▶ _What is required_:
Go line by line through the entries and show those that hold the string "move".

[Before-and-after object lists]
╭──

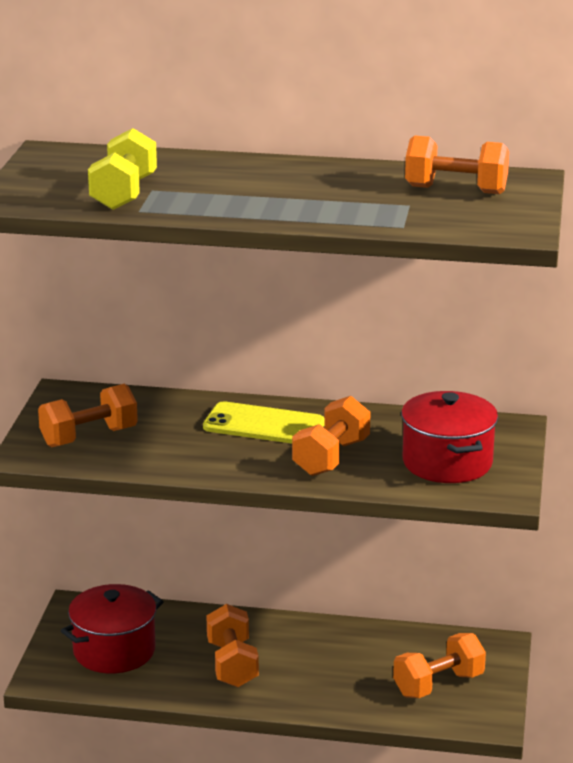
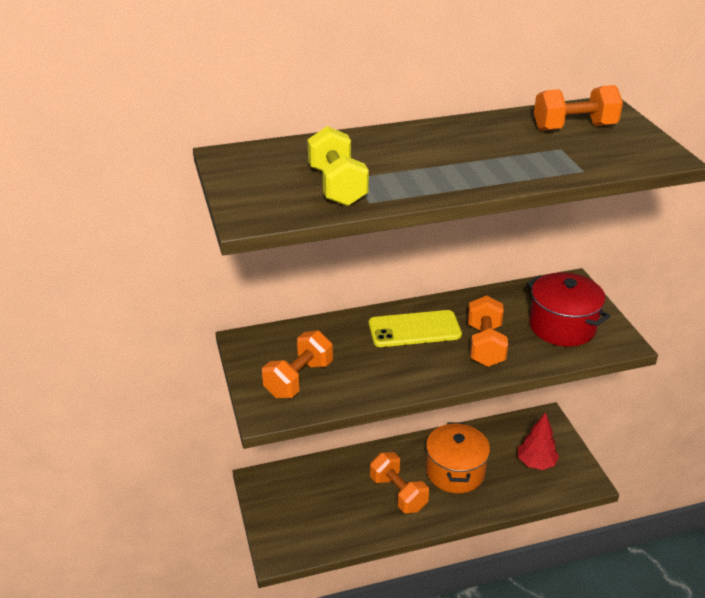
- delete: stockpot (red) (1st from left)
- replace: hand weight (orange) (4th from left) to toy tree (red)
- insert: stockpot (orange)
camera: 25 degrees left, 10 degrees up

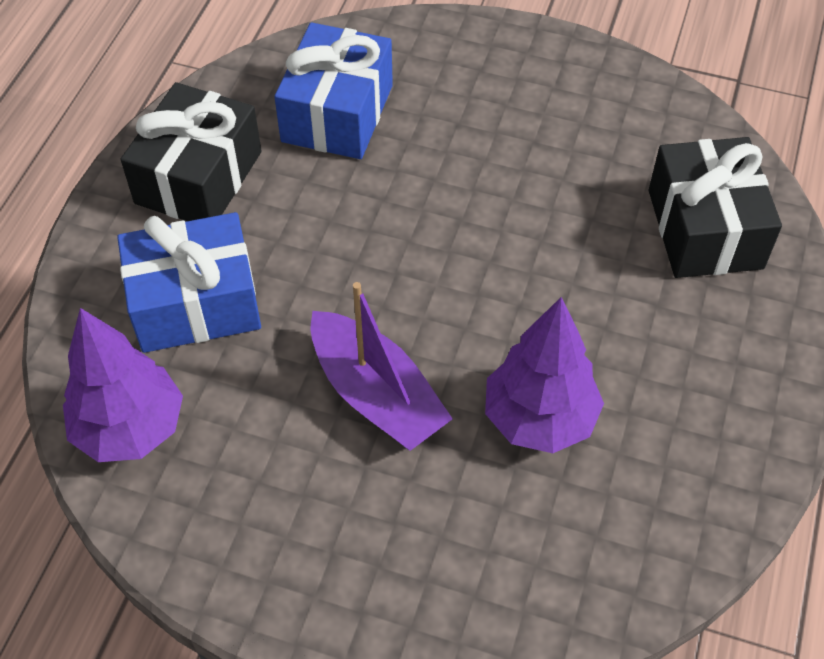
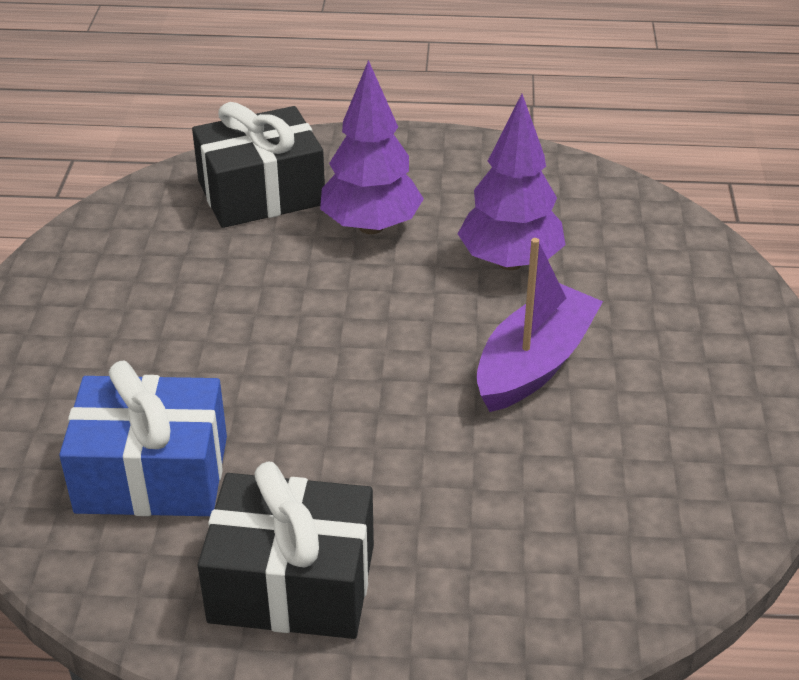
- delete: gift (royal blue) (1st from left)
- move: toy tree (violet) (1st from left)
camera: 105 degrees left, 15 degrees down

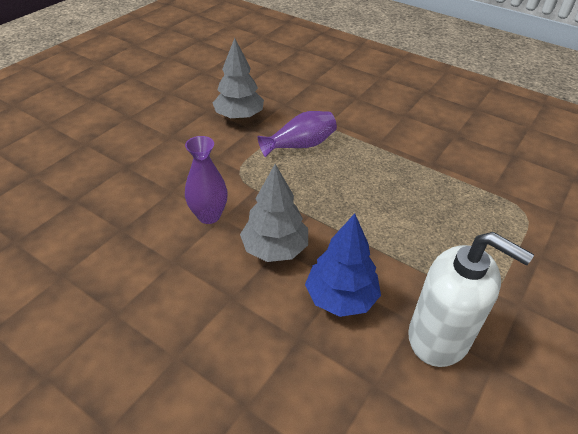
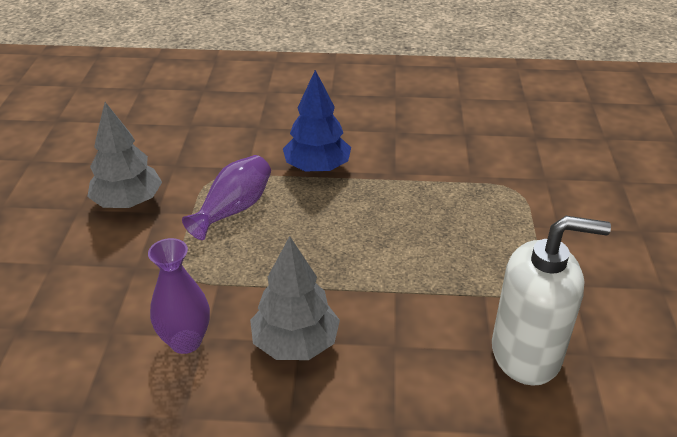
- move: toy tree (royal blue)
camera: 30 degrees left, 5 degrees down

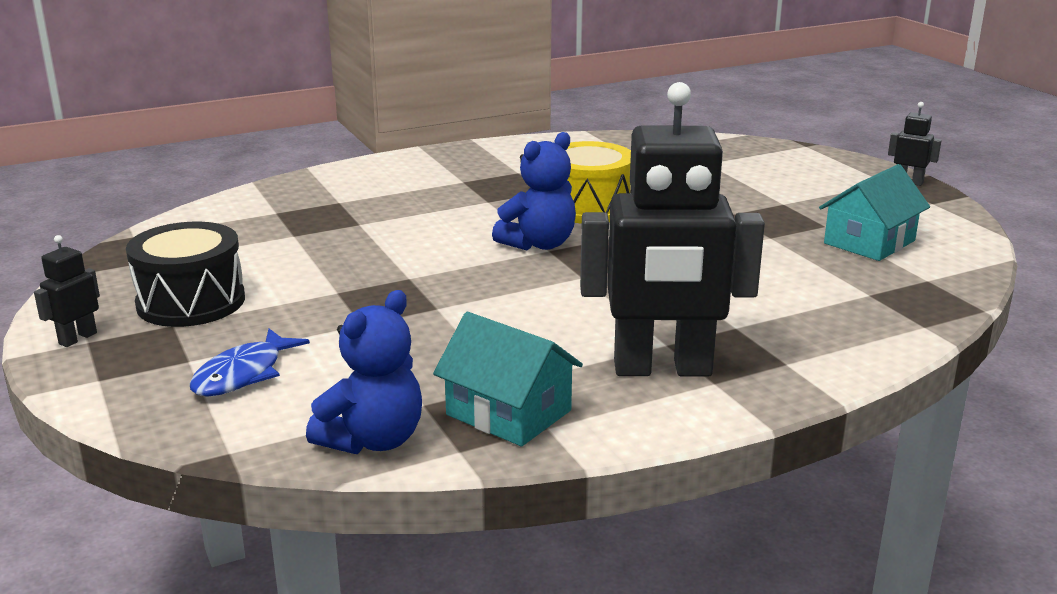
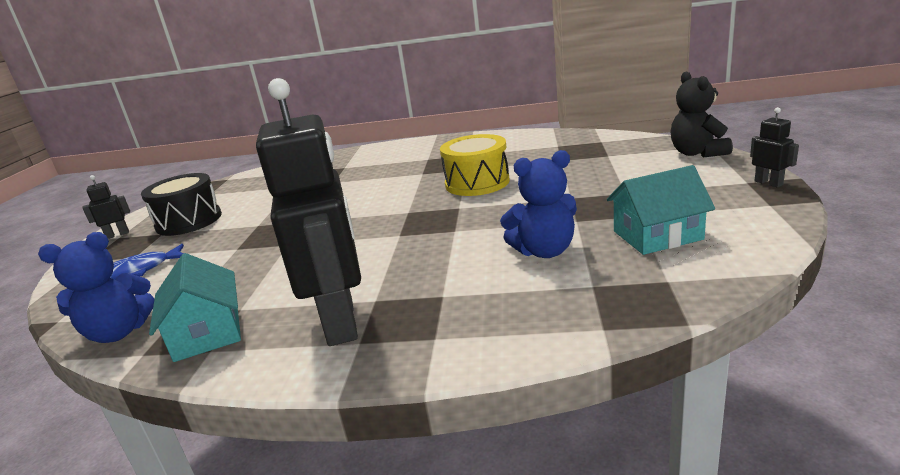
- rotate: robot figure (ebony) (2nd from left) 135 degrees counterclockwise
- move: teddy bear (royal blue) (2nd from left)
- insert: teddy bear (ebony)
camera: 35 degrees right, 0 degrees up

╰──

▶ _Written solution_:
- move: toy tree (violet) (1st from left)
- move: toy tree (royal blue)
- move: teddy bear (royal blue) (2nd from left)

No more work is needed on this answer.